## Work required
Up to the line containing "(391, 391) = (373, 511): grey", nothing is kept; from that line through the end of the data below, output every line exactly.

*****

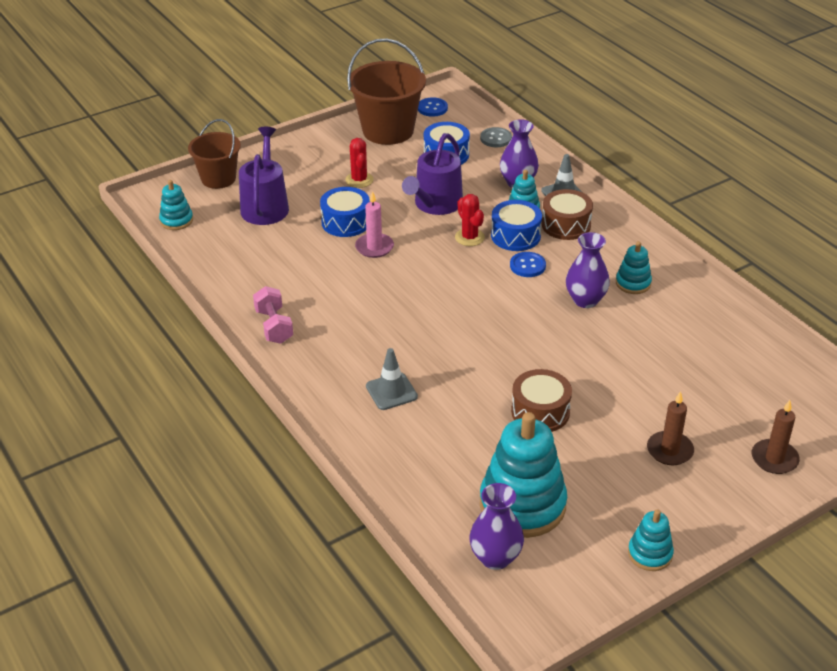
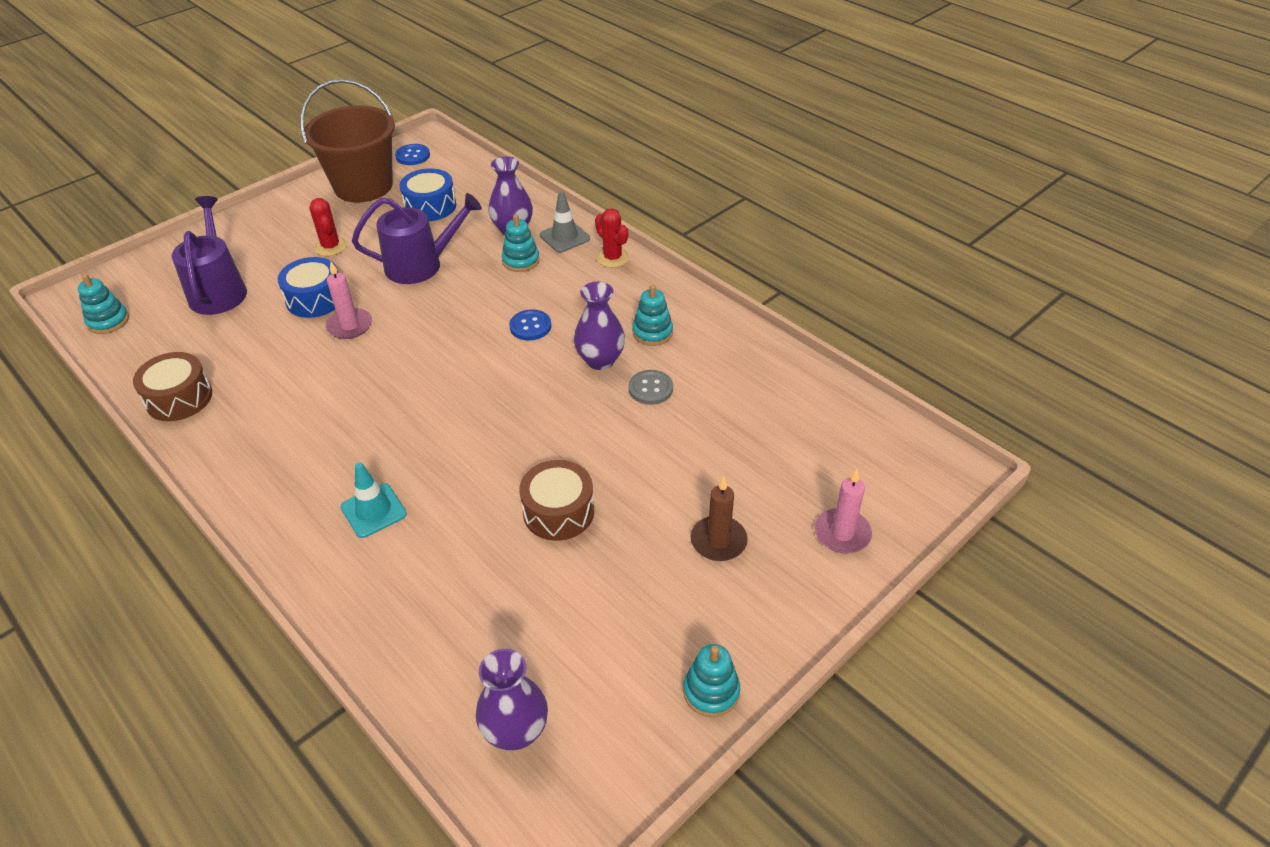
camera: 10 degrees left, 5 degrees up
(218, 178) = (162, 264): brown bucket -> none
(274, 326) = (225, 443): pink dumbbell -> none
(391, 391) = (373, 511): grey traffic cone -> turquoise traffic cone
(435, 204) = (420, 265): purple watering can -> purple watering can turned 120 degrees counterclockwise
(469, 237) = (461, 300): red cactus -> red cactus (612, 258)
(496, 138) = (485, 182): grey button -> grey button (650, 389)
(515, 236) = (514, 292): blue drum -> none
(522, 505) = (545, 646): turquoise stacking toy -> none
(566, 225) = (570, 272): brown drum -> brown drum (179, 398)
(774, 459) = (842, 533): brown candle -> pink candle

*****

## Task result
(391, 391) = (373, 511): grey traffic cone -> turquoise traffic cone
(435, 204) = (420, 265): purple watering can -> purple watering can turned 120 degrees counterclockwise
(469, 237) = (461, 300): red cactus -> red cactus (612, 258)
(496, 138) = (485, 182): grey button -> grey button (650, 389)
(515, 236) = (514, 292): blue drum -> none
(522, 505) = (545, 646): turquoise stacking toy -> none
(566, 225) = (570, 272): brown drum -> brown drum (179, 398)
(774, 459) = (842, 533): brown candle -> pink candle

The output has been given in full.